[start of Input records]
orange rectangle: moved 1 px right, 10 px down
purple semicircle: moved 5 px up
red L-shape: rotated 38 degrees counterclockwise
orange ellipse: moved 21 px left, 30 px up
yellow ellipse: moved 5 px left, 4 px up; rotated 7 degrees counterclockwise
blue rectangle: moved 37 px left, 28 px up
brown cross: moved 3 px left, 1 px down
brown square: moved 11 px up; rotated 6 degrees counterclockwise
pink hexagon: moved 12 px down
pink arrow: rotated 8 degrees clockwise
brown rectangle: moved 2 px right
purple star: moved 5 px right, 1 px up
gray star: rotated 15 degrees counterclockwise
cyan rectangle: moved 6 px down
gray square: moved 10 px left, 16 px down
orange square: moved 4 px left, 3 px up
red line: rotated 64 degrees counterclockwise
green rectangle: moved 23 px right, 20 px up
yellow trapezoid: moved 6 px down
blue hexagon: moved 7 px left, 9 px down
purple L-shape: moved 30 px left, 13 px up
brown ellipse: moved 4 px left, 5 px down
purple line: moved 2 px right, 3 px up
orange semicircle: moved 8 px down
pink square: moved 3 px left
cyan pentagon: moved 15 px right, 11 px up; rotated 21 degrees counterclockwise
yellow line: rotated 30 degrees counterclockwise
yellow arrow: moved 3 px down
[end of Input records]
[start of Input records]
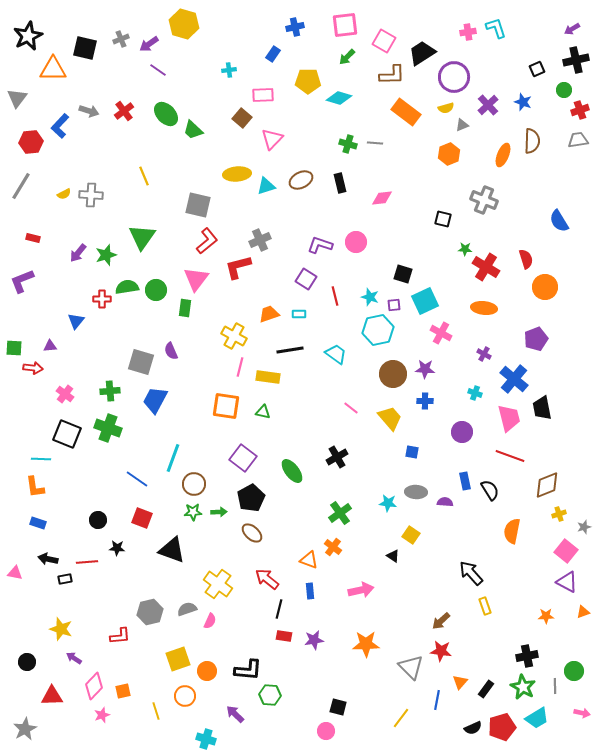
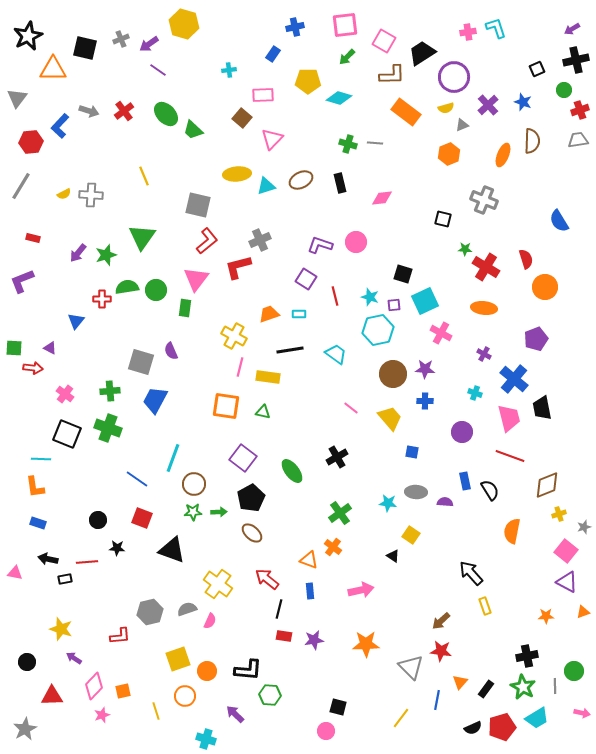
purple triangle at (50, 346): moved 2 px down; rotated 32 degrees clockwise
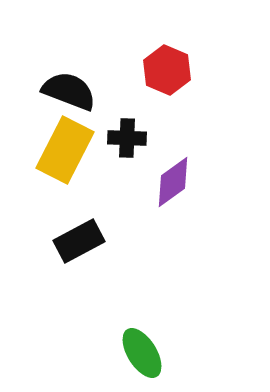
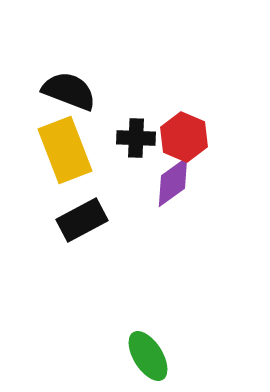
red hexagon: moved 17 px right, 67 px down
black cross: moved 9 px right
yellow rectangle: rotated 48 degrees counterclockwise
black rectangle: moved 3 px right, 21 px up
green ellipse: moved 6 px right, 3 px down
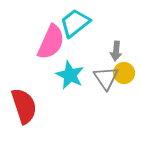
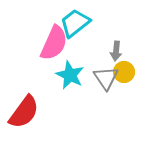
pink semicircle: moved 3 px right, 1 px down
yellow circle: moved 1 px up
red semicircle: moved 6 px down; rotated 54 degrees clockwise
[end of Input records]
[start of Input records]
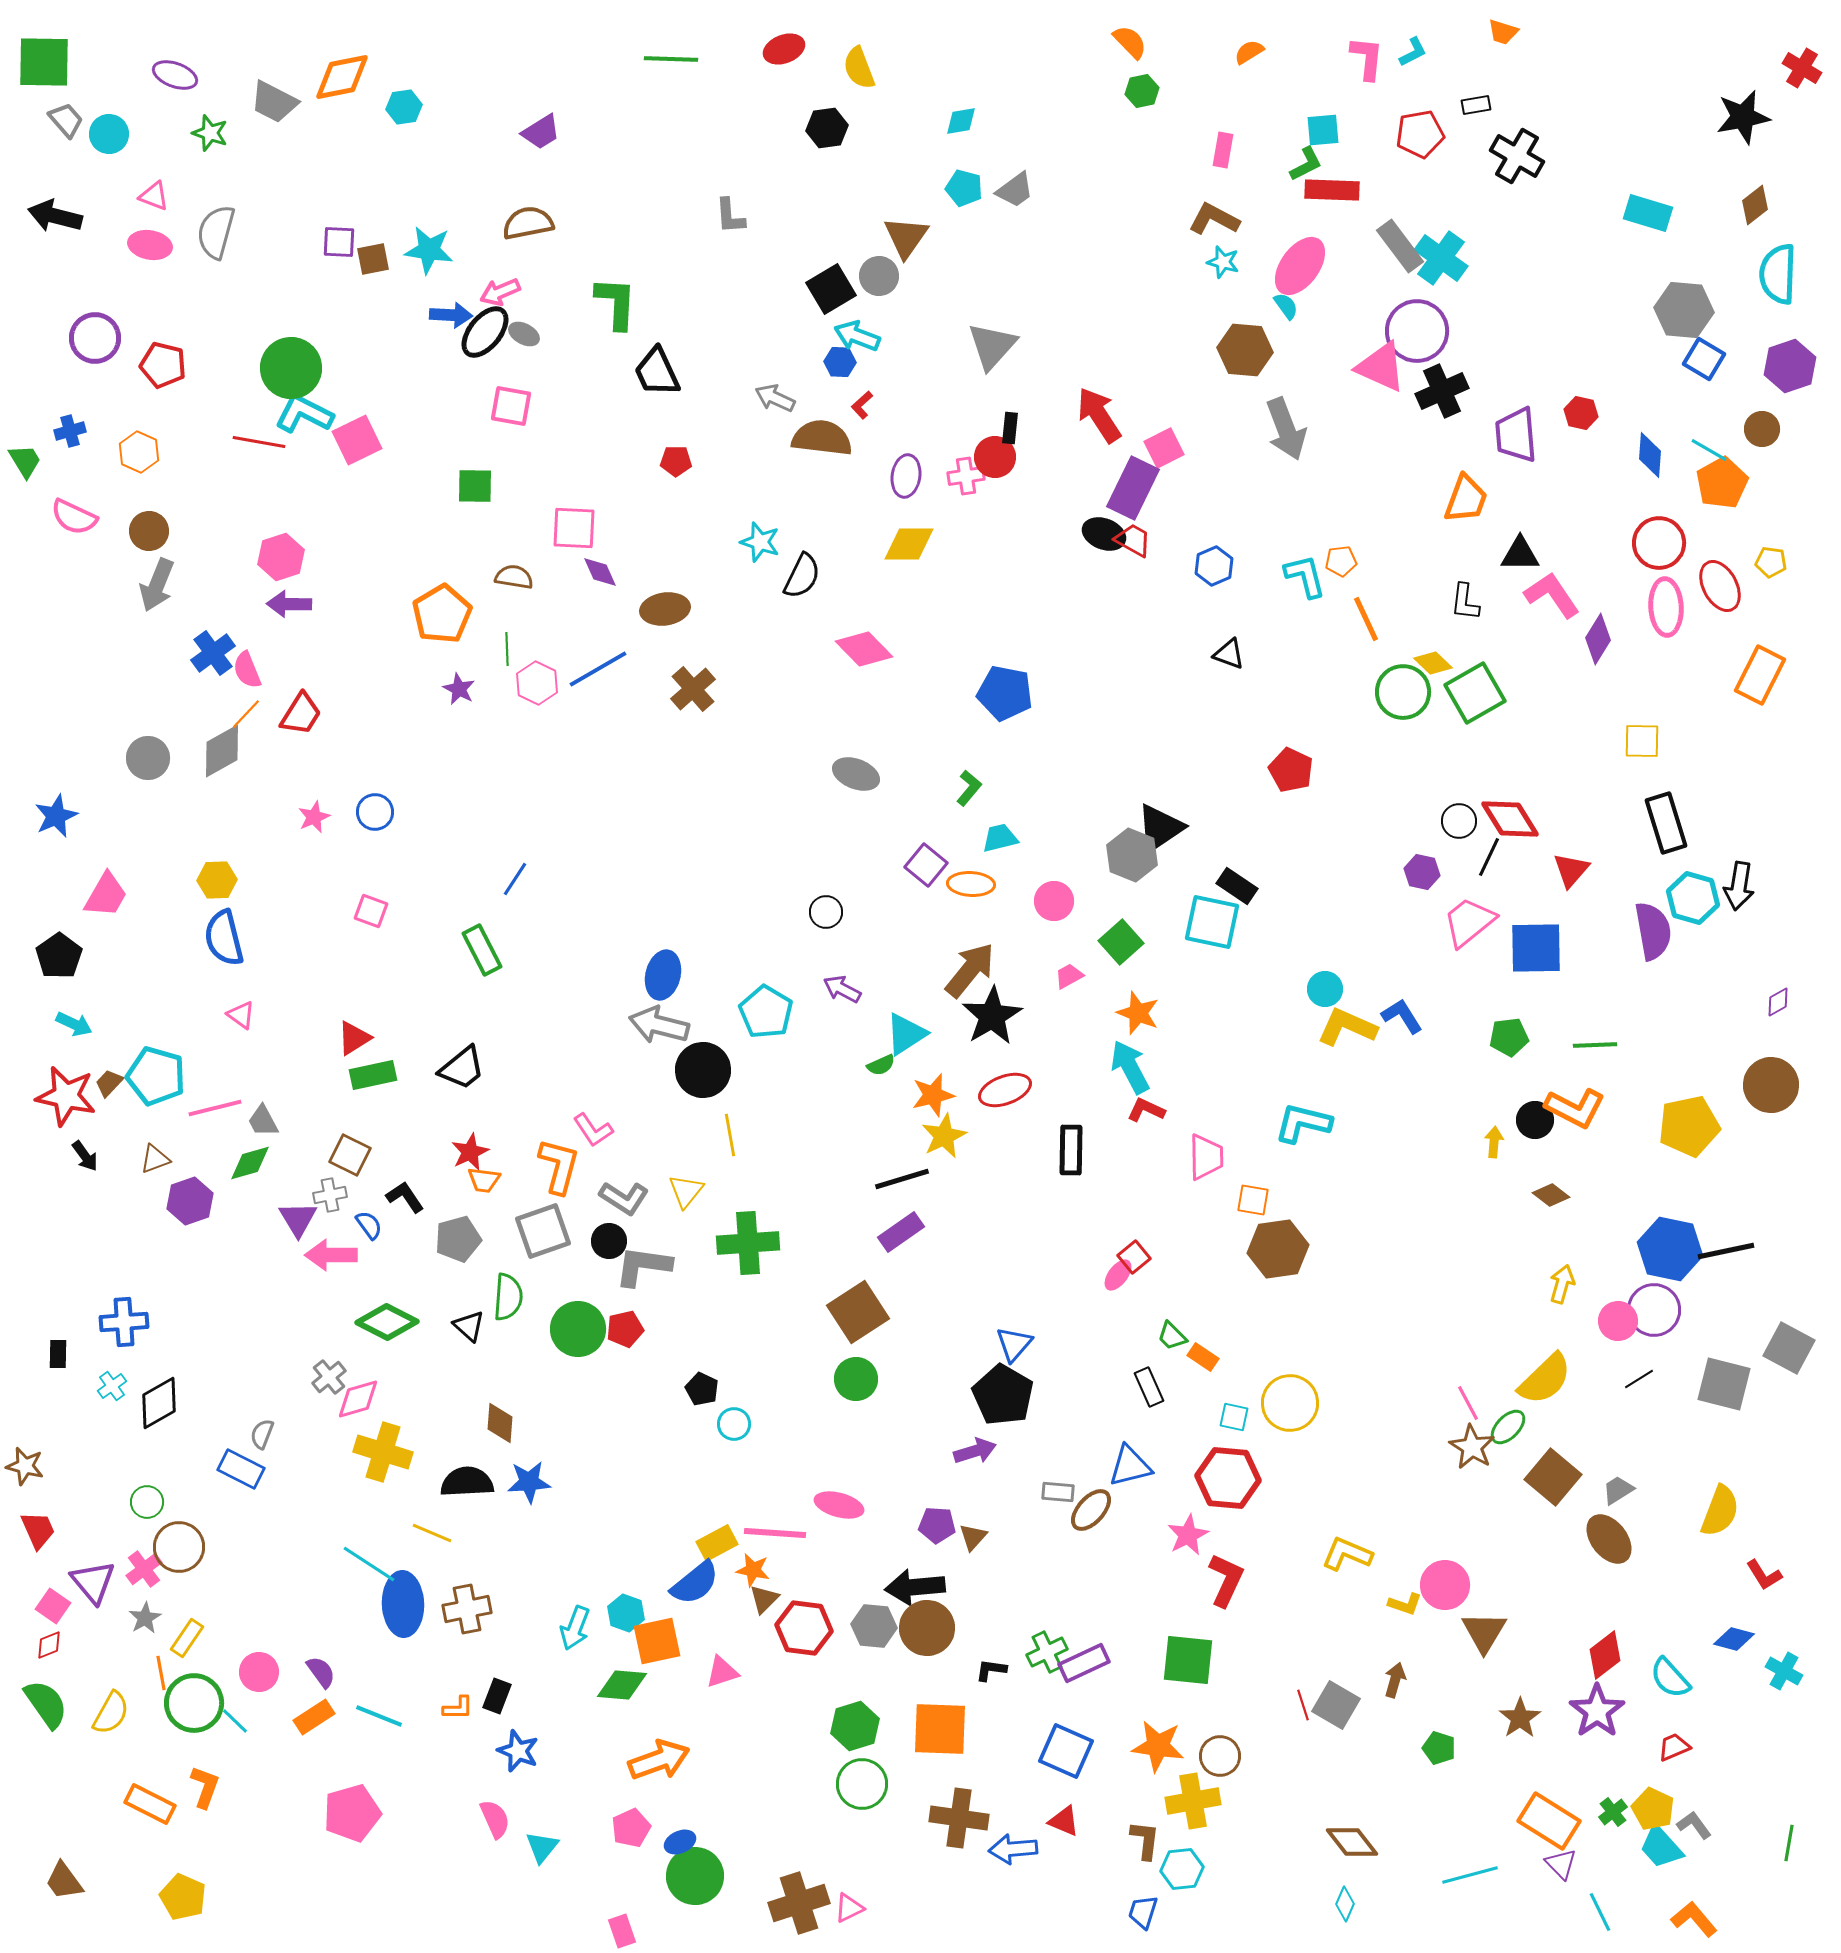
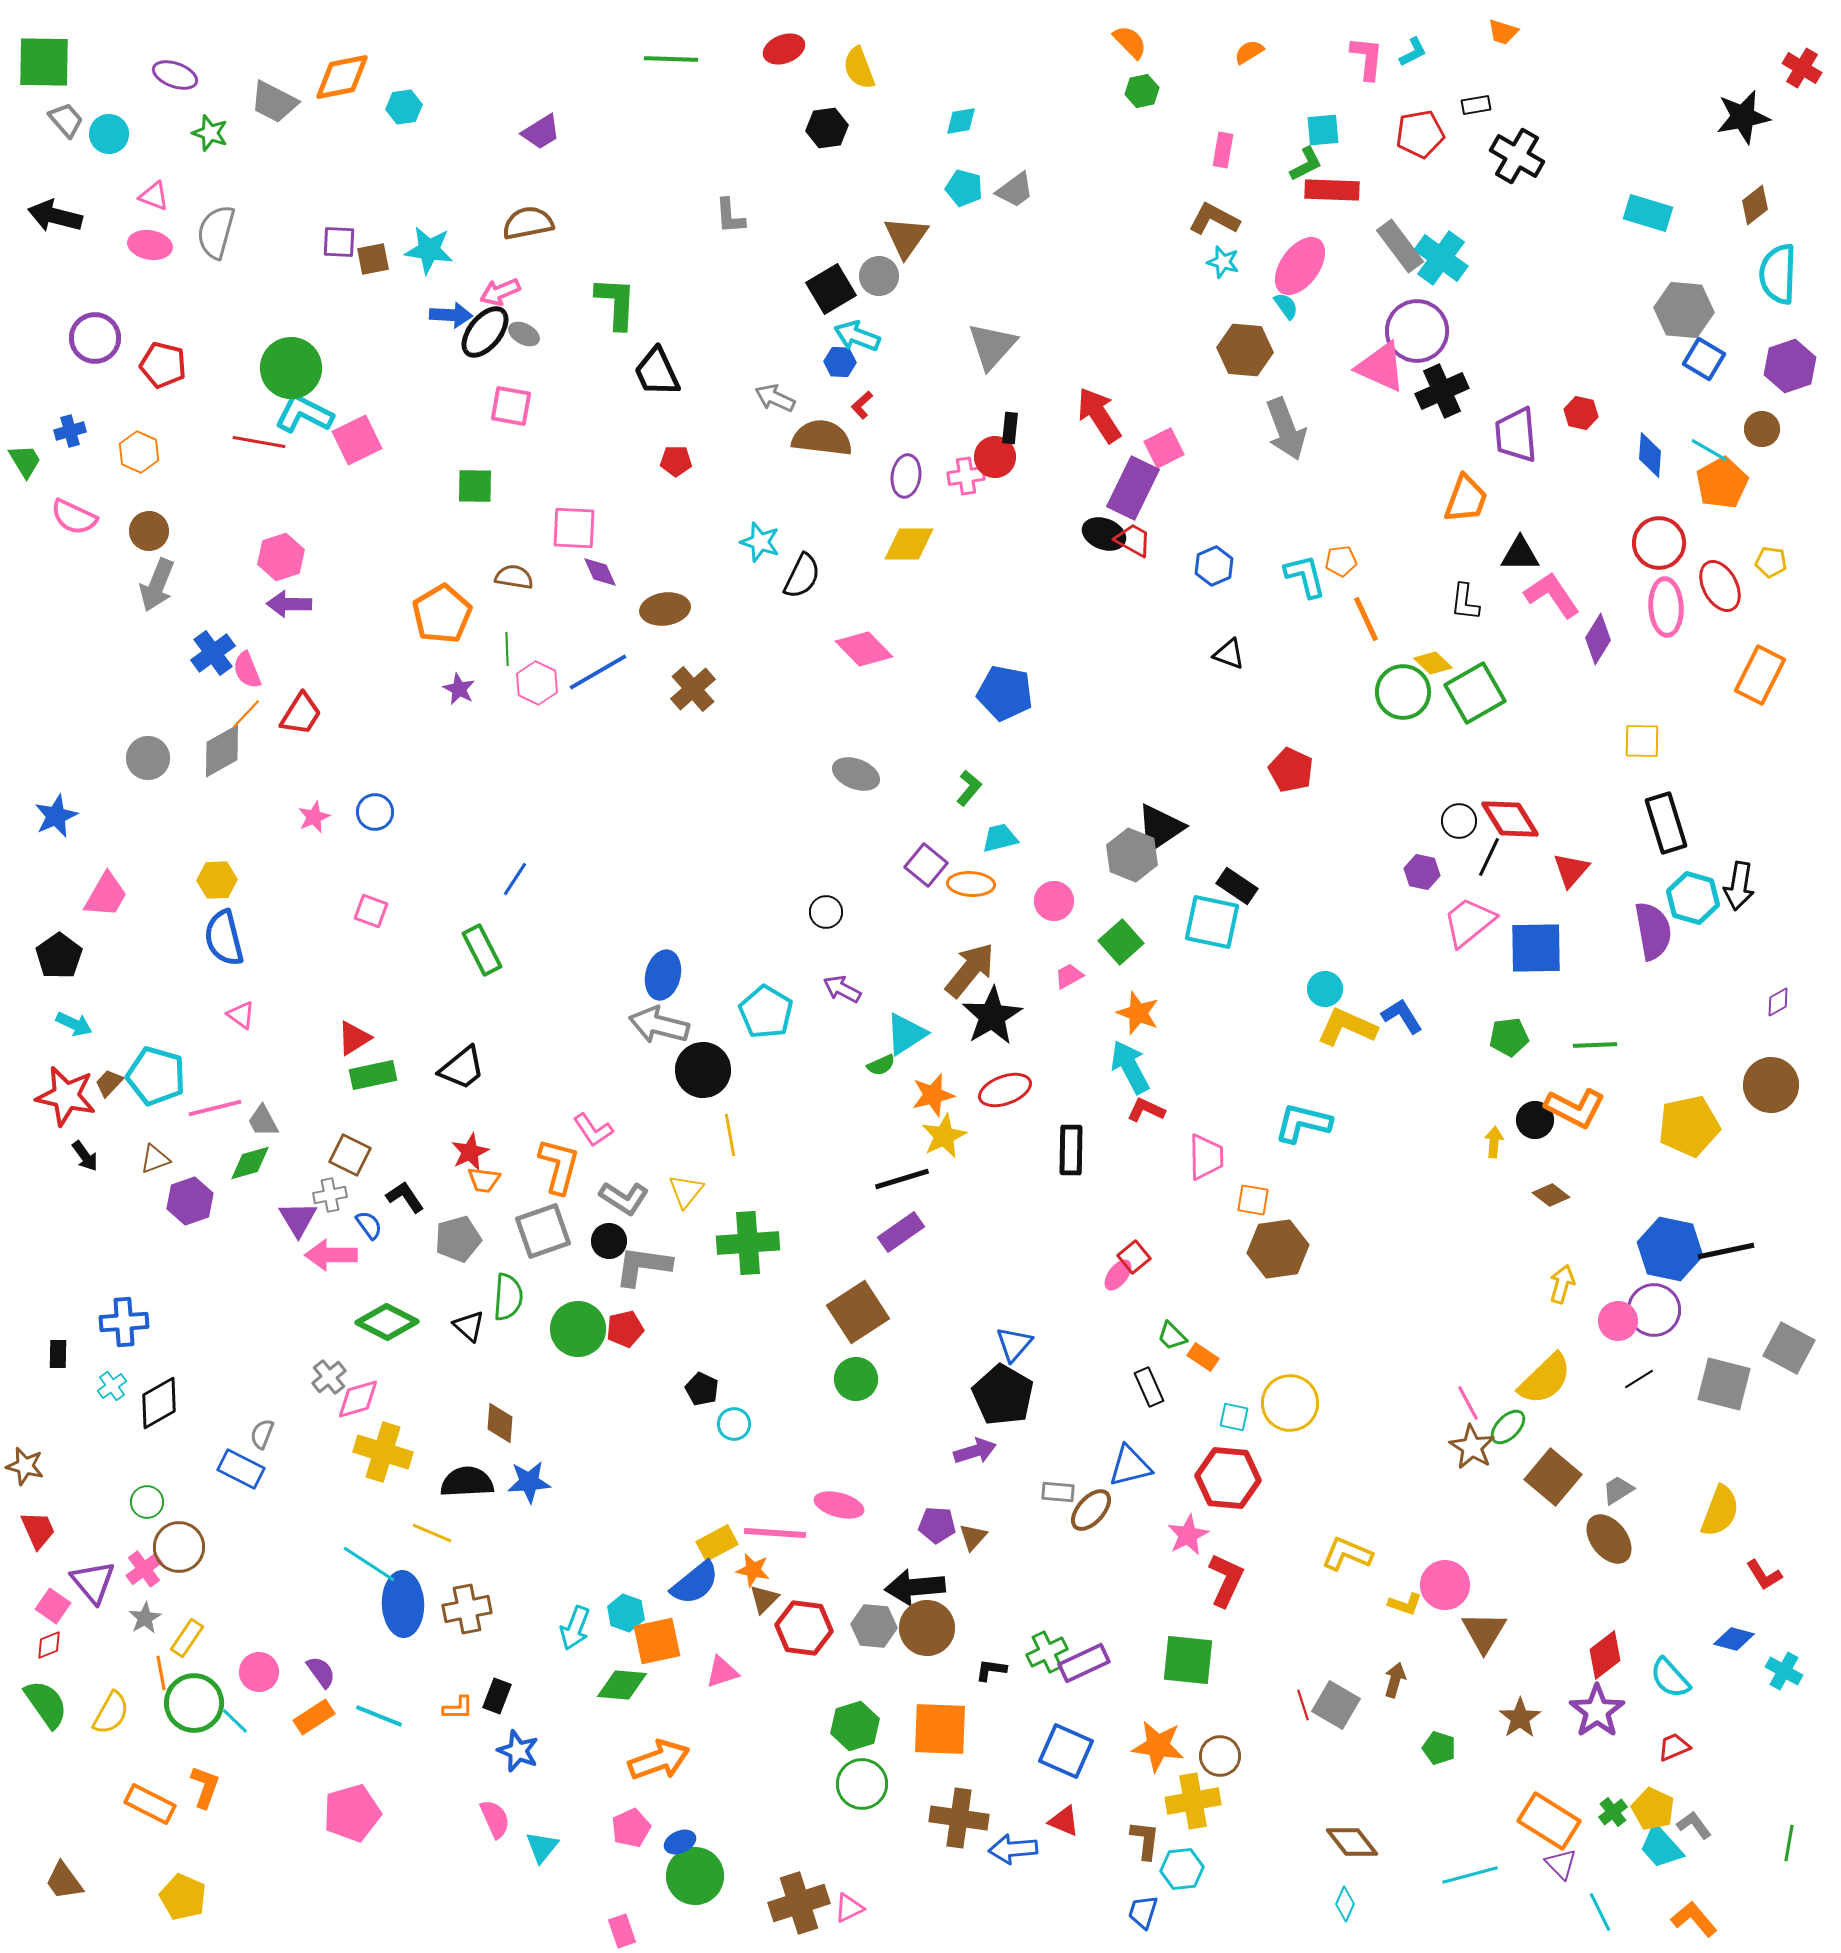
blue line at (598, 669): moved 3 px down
[end of Input records]
- Aim of the task: Echo the part of the records that opens with the line containing "orange rectangle: moved" and closes with the line containing "orange square: moved 4 px left, 3 px up", both of those lines included.

- Exercise result:
orange rectangle: moved 1 px right, 10 px down
purple semicircle: moved 5 px up
red L-shape: rotated 38 degrees counterclockwise
orange ellipse: moved 21 px left, 30 px up
yellow ellipse: moved 5 px left, 4 px up; rotated 7 degrees counterclockwise
blue rectangle: moved 37 px left, 28 px up
brown cross: moved 3 px left, 1 px down
brown square: moved 11 px up; rotated 6 degrees counterclockwise
pink hexagon: moved 12 px down
pink arrow: rotated 8 degrees clockwise
brown rectangle: moved 2 px right
purple star: moved 5 px right, 1 px up
gray star: rotated 15 degrees counterclockwise
cyan rectangle: moved 6 px down
gray square: moved 10 px left, 16 px down
orange square: moved 4 px left, 3 px up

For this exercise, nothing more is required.